## Goal of the exercise
Go through the entries below and copy each line containing the word "bucket".

BEGIN The records

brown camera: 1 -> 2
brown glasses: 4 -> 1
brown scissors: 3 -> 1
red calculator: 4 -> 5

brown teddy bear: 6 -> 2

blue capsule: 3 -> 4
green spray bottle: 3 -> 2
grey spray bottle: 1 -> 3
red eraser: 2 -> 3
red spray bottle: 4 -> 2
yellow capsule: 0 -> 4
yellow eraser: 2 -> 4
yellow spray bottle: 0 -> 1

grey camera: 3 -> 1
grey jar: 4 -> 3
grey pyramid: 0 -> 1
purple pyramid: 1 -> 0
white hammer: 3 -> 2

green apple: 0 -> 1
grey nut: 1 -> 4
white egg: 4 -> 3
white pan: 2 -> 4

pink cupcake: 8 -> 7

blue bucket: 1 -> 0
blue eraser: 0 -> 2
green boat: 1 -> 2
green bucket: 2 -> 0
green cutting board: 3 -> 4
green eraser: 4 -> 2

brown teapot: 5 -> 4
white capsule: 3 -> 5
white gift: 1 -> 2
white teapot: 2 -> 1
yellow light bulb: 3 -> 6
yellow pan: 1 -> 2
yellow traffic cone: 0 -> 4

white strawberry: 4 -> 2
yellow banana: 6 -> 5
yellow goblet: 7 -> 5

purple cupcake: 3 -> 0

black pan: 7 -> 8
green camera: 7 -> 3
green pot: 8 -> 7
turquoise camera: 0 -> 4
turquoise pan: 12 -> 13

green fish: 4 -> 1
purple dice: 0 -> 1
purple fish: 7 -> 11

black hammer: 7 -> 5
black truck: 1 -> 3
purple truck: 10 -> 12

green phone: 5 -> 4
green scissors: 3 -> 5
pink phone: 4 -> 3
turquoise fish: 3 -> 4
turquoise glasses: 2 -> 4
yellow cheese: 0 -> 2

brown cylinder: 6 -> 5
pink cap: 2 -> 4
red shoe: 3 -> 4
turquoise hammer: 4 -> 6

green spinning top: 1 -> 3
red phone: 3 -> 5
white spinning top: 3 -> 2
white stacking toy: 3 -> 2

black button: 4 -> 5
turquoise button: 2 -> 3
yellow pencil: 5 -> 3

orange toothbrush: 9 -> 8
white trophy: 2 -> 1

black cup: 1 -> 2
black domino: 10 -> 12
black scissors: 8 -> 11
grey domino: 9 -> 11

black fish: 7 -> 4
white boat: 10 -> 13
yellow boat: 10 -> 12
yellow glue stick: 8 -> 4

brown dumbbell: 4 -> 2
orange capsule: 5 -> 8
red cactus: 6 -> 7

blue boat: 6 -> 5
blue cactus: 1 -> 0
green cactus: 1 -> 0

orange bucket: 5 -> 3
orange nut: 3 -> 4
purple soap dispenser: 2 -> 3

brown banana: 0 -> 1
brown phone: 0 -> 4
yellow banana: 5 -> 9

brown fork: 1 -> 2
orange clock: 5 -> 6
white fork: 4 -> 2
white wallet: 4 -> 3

END The records

## Response area
blue bucket: 1 -> 0
green bucket: 2 -> 0
orange bucket: 5 -> 3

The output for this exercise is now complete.